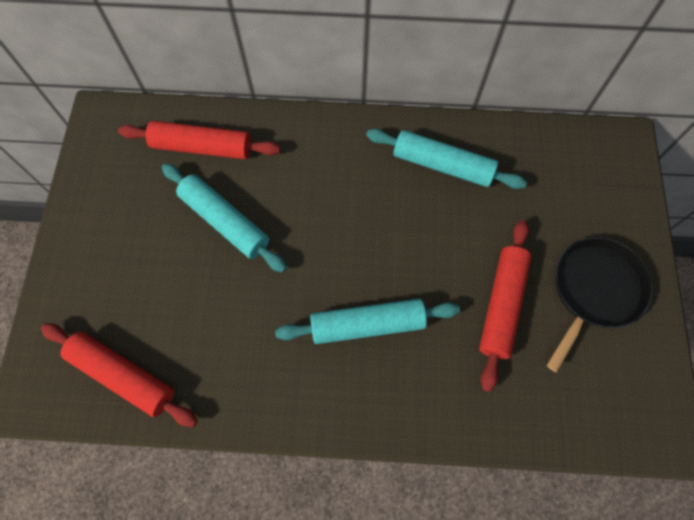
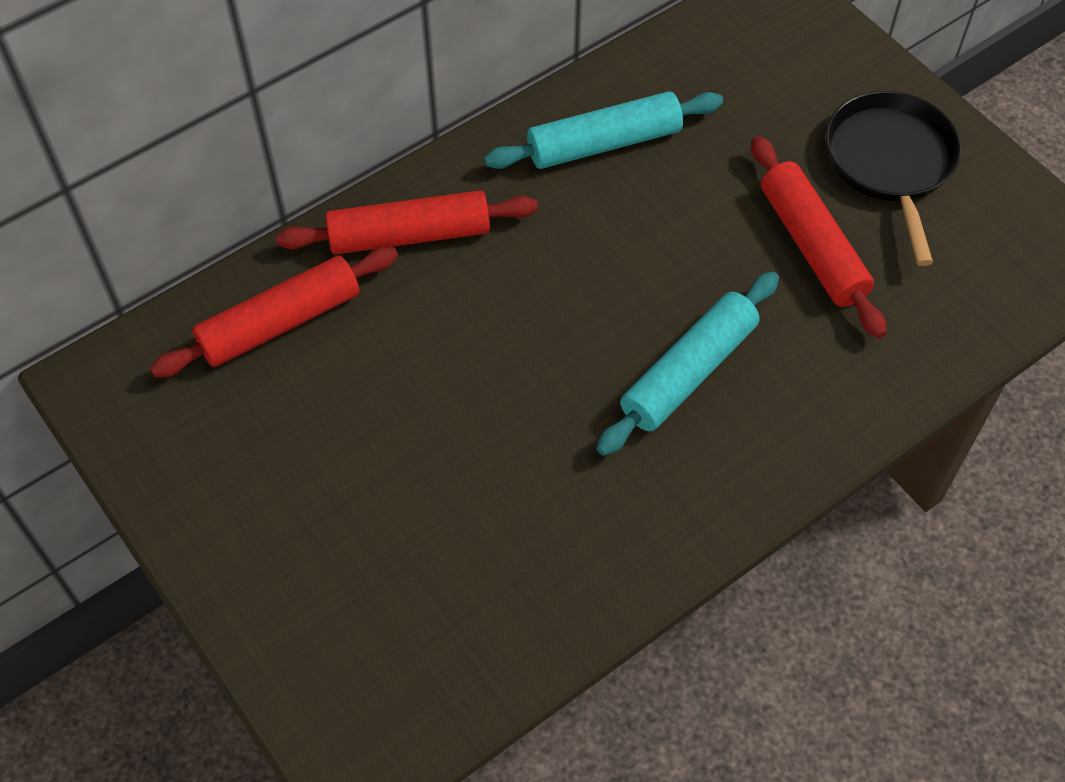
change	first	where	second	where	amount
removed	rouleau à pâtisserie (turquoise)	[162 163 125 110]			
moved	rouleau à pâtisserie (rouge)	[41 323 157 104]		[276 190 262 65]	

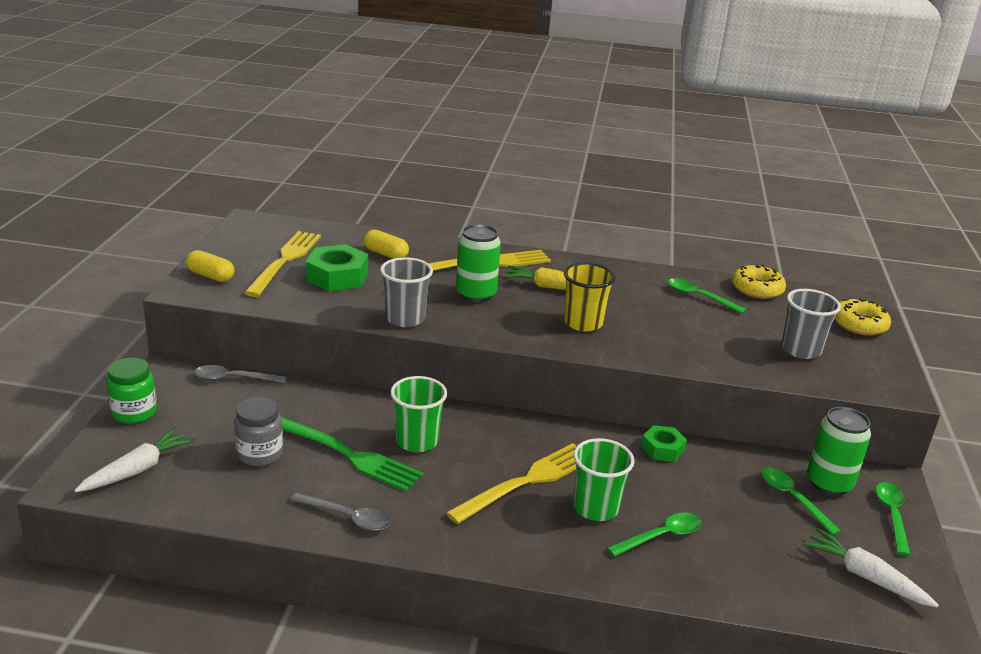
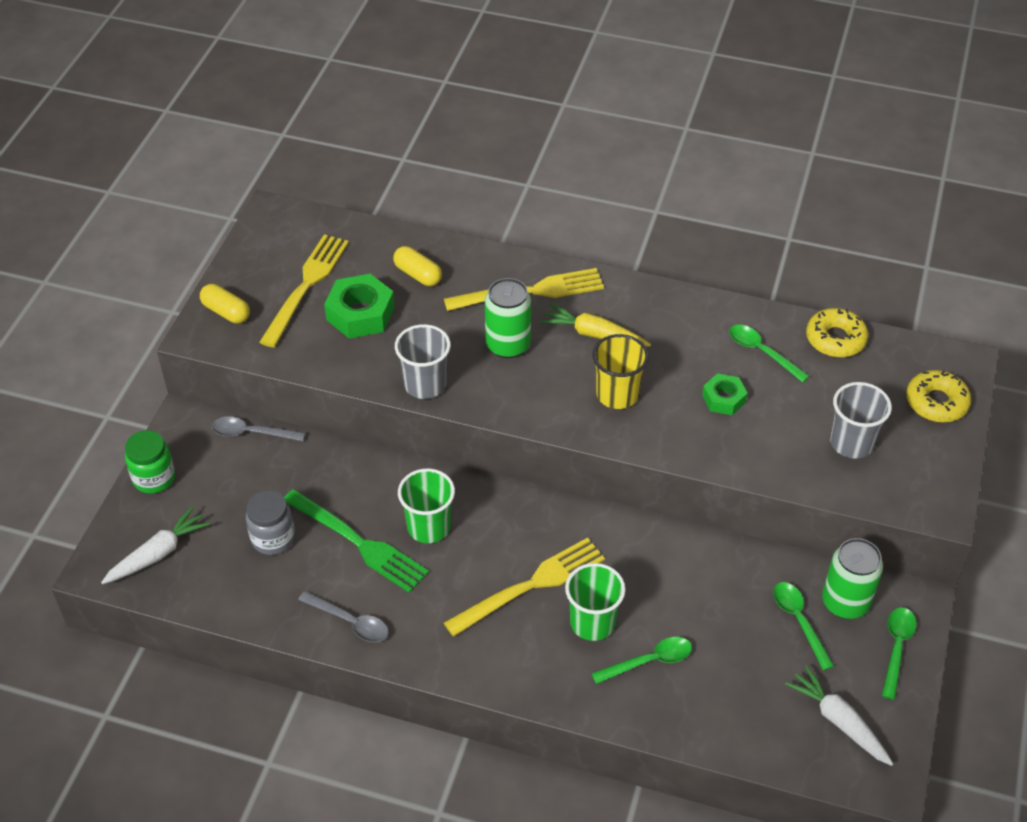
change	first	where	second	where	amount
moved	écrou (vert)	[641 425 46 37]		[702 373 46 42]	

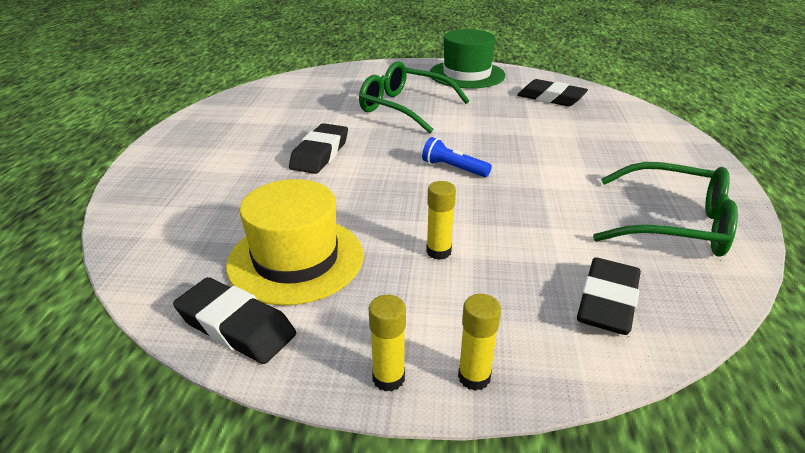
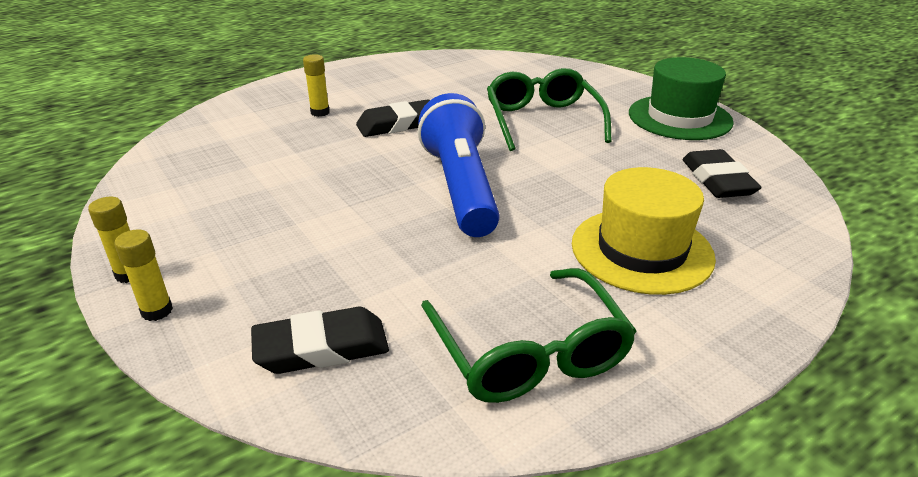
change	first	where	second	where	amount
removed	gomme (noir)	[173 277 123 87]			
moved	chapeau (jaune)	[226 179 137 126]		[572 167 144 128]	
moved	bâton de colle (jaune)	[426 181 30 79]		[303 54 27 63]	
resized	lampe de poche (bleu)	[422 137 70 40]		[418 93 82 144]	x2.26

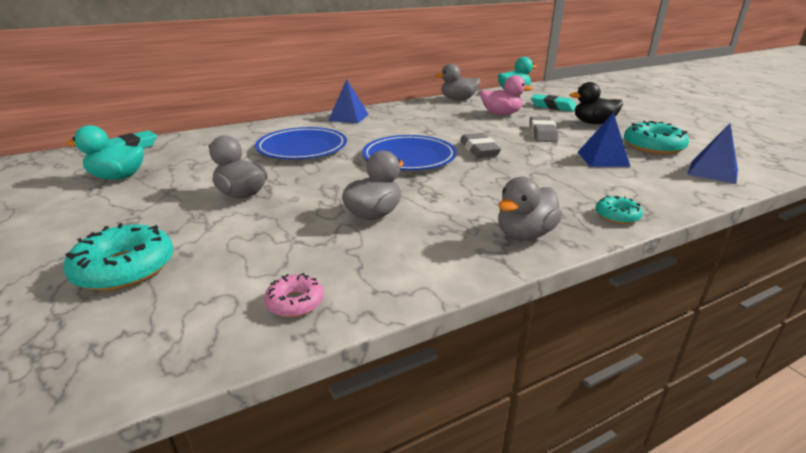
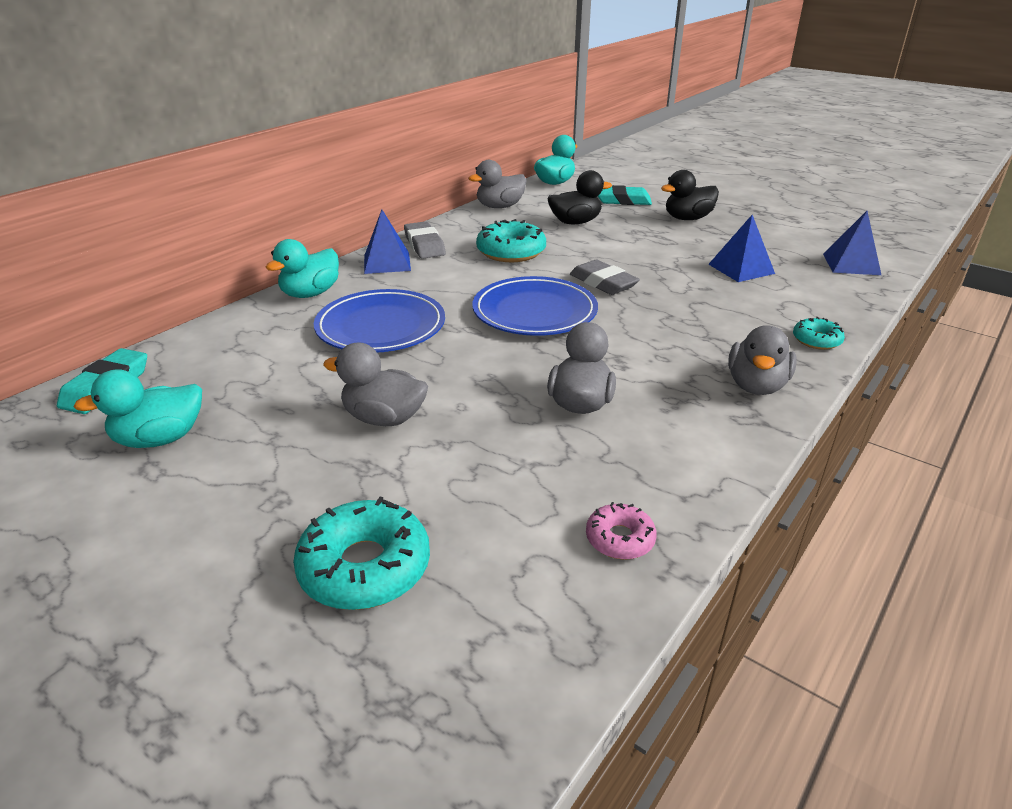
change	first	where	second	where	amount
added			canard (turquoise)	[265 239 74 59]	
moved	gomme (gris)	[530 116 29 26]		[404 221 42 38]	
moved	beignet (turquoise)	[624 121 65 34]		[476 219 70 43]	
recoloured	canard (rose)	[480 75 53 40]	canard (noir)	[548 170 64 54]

════════════════════

## PROBLEM DETAILS
Transcribe the records in full and exactly. Pictures stay out.

## OUTPUT FOR THIS EXERCISE
change	first	where	second	where	amount
removed	rouleau à pâtisserie (turquoise)	[162 163 125 110]			
moved	rouleau à pâtisserie (rouge)	[41 323 157 104]		[276 190 262 65]	

change	first	where	second	where	amount
moved	écrou (vert)	[641 425 46 37]		[702 373 46 42]	

change	first	where	second	where	amount
removed	gomme (noir)	[173 277 123 87]			
moved	chapeau (jaune)	[226 179 137 126]		[572 167 144 128]	
moved	bâton de colle (jaune)	[426 181 30 79]		[303 54 27 63]	
resized	lampe de poche (bleu)	[422 137 70 40]		[418 93 82 144]	x2.26

change	first	where	second	where	amount
added			canard (turquoise)	[265 239 74 59]	
moved	gomme (gris)	[530 116 29 26]		[404 221 42 38]	
moved	beignet (turquoise)	[624 121 65 34]		[476 219 70 43]	
recoloured	canard (rose)	[480 75 53 40]	canard (noir)	[548 170 64 54]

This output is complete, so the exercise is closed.